§ WHAT IS NEEDED: Set down all the lines below, each one exactly as shown.

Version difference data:

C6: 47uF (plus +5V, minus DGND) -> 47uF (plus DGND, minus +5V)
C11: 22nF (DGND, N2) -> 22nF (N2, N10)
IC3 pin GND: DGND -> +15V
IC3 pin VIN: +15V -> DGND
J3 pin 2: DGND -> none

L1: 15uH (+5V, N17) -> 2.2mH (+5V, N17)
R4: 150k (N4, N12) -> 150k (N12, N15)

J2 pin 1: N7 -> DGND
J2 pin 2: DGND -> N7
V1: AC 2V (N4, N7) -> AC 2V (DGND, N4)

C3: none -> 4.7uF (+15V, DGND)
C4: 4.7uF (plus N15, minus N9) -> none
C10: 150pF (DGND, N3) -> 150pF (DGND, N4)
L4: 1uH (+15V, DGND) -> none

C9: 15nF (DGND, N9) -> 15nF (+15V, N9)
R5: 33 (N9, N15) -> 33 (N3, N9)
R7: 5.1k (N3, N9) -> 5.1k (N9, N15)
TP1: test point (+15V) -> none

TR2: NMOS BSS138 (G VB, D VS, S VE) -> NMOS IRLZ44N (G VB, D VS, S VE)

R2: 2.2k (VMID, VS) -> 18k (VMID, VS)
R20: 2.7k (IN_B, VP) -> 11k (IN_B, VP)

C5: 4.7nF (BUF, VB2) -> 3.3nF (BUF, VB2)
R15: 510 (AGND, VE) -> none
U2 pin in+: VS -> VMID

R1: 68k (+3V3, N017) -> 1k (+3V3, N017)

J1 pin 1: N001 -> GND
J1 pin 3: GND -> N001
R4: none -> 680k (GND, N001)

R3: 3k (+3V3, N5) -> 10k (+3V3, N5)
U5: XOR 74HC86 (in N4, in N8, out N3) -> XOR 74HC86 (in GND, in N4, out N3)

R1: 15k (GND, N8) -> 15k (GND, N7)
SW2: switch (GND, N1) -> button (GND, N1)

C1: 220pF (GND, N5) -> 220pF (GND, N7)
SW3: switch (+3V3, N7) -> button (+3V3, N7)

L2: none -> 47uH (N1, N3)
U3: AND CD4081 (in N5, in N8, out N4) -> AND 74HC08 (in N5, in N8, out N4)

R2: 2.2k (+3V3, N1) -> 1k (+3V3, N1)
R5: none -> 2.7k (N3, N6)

§ RESPONSE TO THIS TASK:
C6: 47uF (plus +5V, minus DGND) -> 47uF (plus DGND, minus +5V)
C11: 22nF (DGND, N2) -> 22nF (N2, N10)
IC3 pin GND: DGND -> +15V
IC3 pin VIN: +15V -> DGND
J3 pin 2: DGND -> none

L1: 15uH (+5V, N17) -> 2.2mH (+5V, N17)
R4: 150k (N4, N12) -> 150k (N12, N15)

J2 pin 1: N7 -> DGND
J2 pin 2: DGND -> N7
V1: AC 2V (N4, N7) -> AC 2V (DGND, N4)

C3: none -> 4.7uF (+15V, DGND)
C4: 4.7uF (plus N15, minus N9) -> none
C10: 150pF (DGND, N3) -> 150pF (DGND, N4)
L4: 1uH (+15V, DGND) -> none

C9: 15nF (DGND, N9) -> 15nF (+15V, N9)
R5: 33 (N9, N15) -> 33 (N3, N9)
R7: 5.1k (N3, N9) -> 5.1k (N9, N15)
TP1: test point (+15V) -> none

TR2: NMOS BSS138 (G VB, D VS, S VE) -> NMOS IRLZ44N (G VB, D VS, S VE)

R2: 2.2k (VMID, VS) -> 18k (VMID, VS)
R20: 2.7k (IN_B, VP) -> 11k (IN_B, VP)

C5: 4.7nF (BUF, VB2) -> 3.3nF (BUF, VB2)
R15: 510 (AGND, VE) -> none
U2 pin in+: VS -> VMID

R1: 68k (+3V3, N017) -> 1k (+3V3, N017)

J1 pin 1: N001 -> GND
J1 pin 3: GND -> N001
R4: none -> 680k (GND, N001)

R3: 3k (+3V3, N5) -> 10k (+3V3, N5)
U5: XOR 74HC86 (in N4, in N8, out N3) -> XOR 74HC86 (in GND, in N4, out N3)

R1: 15k (GND, N8) -> 15k (GND, N7)
SW2: switch (GND, N1) -> button (GND, N1)

C1: 220pF (GND, N5) -> 220pF (GND, N7)
SW3: switch (+3V3, N7) -> button (+3V3, N7)

L2: none -> 47uH (N1, N3)
U3: AND CD4081 (in N5, in N8, out N4) -> AND 74HC08 (in N5, in N8, out N4)

R2: 2.2k (+3V3, N1) -> 1k (+3V3, N1)
R5: none -> 2.7k (N3, N6)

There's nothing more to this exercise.